# Start of Records for this task

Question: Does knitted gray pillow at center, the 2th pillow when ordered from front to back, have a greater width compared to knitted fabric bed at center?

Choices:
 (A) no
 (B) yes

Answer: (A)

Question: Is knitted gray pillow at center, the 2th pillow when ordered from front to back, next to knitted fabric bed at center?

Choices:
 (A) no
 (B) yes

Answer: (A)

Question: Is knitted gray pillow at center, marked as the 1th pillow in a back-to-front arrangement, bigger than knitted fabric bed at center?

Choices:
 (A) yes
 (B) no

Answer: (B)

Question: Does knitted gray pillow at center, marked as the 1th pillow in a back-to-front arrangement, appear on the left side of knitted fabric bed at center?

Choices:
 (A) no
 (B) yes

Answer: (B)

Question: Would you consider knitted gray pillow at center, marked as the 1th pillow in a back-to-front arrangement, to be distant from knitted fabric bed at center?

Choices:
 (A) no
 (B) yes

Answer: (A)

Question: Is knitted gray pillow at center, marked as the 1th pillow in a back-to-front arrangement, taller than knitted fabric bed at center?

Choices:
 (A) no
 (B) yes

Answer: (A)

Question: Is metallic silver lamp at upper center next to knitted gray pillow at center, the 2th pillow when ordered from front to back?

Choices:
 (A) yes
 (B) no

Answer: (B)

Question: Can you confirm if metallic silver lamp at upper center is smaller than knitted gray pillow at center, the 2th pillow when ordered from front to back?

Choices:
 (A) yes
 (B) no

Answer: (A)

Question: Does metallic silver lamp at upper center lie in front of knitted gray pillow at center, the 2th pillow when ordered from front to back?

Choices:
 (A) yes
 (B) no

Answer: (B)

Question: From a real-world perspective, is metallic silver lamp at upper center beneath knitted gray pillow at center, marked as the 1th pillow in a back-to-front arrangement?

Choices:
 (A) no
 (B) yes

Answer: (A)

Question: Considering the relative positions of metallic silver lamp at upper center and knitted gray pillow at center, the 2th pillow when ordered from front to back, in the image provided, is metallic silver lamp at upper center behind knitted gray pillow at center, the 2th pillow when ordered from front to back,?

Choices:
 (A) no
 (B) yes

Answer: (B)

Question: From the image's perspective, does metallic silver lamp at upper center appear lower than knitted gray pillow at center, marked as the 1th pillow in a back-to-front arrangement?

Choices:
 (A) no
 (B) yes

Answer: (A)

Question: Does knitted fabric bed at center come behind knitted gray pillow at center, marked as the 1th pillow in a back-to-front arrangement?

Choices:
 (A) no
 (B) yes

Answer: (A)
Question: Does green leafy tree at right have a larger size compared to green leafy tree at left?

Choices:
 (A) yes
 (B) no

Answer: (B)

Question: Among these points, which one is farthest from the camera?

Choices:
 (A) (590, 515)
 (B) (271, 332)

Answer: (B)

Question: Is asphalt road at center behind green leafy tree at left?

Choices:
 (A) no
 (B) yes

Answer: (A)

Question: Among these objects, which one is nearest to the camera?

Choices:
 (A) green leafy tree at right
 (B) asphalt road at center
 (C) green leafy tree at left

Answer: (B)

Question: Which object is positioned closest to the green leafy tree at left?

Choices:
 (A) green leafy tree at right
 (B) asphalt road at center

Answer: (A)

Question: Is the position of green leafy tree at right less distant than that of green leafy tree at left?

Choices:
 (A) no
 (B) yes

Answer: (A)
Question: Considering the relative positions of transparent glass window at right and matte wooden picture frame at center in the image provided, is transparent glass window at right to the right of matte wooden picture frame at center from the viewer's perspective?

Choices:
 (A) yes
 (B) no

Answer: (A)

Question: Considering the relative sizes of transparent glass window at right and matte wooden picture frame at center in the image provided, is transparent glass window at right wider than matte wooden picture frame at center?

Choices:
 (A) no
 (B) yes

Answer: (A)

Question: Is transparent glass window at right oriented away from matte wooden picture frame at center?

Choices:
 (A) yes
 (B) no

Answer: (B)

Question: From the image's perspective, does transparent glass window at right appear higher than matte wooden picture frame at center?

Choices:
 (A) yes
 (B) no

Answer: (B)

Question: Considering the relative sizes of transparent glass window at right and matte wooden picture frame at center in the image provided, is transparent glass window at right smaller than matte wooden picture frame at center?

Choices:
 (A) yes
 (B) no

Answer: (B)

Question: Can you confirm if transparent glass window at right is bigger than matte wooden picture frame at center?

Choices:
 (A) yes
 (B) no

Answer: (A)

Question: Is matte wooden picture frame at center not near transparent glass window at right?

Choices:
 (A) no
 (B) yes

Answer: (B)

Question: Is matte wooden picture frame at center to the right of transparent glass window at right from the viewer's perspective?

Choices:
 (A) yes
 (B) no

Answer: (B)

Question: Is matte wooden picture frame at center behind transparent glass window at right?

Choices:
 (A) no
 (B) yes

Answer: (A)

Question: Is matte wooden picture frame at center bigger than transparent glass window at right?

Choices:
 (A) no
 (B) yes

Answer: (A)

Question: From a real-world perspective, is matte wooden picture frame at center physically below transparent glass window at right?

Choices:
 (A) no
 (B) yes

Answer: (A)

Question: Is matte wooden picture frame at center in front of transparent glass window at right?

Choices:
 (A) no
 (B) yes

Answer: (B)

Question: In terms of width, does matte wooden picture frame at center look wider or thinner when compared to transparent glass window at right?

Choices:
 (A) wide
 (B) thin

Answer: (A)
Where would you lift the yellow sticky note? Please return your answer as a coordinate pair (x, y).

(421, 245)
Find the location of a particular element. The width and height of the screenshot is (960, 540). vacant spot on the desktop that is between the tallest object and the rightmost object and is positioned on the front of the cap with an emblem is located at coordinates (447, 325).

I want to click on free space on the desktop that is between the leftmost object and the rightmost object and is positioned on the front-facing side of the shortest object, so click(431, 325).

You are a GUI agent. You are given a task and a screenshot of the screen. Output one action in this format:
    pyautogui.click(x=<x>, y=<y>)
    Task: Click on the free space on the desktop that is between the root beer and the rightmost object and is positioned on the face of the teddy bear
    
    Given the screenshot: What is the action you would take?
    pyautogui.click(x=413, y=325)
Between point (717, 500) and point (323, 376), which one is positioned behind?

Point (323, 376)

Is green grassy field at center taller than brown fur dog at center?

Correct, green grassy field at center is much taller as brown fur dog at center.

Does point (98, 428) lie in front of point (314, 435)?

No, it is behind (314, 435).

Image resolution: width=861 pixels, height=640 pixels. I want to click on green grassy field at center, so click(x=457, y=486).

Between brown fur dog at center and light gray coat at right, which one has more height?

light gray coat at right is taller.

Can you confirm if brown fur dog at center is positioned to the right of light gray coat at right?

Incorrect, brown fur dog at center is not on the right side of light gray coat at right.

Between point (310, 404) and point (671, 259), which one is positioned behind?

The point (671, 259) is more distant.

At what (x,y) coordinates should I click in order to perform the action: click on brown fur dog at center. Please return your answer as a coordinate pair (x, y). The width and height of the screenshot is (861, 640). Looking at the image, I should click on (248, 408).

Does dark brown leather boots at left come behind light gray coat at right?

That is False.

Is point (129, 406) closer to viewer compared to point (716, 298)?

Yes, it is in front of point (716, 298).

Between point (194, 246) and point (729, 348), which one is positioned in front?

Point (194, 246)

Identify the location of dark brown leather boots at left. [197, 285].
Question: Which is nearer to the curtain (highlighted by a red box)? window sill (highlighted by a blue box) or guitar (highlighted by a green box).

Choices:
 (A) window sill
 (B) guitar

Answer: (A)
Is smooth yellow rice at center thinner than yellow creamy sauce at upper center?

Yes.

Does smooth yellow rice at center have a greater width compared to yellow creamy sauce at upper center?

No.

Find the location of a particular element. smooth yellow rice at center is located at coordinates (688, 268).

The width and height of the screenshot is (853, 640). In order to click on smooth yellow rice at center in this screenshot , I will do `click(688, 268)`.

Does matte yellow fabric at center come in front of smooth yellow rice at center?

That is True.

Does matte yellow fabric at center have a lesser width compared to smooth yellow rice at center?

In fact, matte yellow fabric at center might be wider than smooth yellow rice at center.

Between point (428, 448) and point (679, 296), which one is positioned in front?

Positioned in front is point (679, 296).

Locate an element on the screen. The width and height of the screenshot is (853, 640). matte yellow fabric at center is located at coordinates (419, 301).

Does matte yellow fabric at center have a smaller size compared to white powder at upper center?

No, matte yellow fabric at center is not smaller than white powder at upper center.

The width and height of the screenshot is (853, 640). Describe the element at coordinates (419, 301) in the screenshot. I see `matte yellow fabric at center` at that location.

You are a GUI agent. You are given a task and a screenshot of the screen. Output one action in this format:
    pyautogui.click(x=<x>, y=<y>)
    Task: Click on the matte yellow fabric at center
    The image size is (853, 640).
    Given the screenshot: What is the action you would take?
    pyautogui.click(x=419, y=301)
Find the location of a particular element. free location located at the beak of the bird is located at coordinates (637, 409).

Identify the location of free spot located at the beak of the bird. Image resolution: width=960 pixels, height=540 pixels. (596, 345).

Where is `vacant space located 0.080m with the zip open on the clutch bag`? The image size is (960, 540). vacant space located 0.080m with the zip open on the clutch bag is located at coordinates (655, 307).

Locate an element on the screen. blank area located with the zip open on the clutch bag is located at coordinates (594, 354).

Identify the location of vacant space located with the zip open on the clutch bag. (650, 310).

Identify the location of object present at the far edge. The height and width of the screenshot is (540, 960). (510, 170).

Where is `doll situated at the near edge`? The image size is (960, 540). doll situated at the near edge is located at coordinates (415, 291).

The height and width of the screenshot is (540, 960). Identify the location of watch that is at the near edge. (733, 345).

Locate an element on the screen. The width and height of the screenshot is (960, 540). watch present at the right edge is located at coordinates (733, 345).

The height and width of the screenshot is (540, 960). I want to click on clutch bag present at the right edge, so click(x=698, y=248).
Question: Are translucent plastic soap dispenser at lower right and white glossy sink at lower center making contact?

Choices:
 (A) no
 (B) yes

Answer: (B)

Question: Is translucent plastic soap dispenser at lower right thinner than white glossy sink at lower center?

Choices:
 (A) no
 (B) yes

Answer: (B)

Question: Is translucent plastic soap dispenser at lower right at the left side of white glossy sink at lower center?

# End of Records for this task

Repeat the lines from the one containing "bigger than knitted fabric bed at center?" through the one containing "Question: Can you confirm if metallic", inclusive.

> Output below
Question: Is knitted gray pillow at center, marked as the 1th pillow in a back-to-front arrangement, bigger than knitted fabric bed at center?

Choices:
 (A) yes
 (B) no

Answer: (B)

Question: Does knitted gray pillow at center, marked as the 1th pillow in a back-to-front arrangement, appear on the left side of knitted fabric bed at center?

Choices:
 (A) no
 (B) yes

Answer: (B)

Question: Would you consider knitted gray pillow at center, marked as the 1th pillow in a back-to-front arrangement, to be distant from knitted fabric bed at center?

Choices:
 (A) no
 (B) yes

Answer: (A)

Question: Is knitted gray pillow at center, marked as the 1th pillow in a back-to-front arrangement, taller than knitted fabric bed at center?

Choices:
 (A) no
 (B) yes

Answer: (A)

Question: Is metallic silver lamp at upper center next to knitted gray pillow at center, the 2th pillow when ordered from front to back?

Choices:
 (A) yes
 (B) no

Answer: (B)

Question: Can you confirm if metallic silver lamp at upper center is smaller than knitted gray pillow at center, the 2th pillow when ordered from front to back?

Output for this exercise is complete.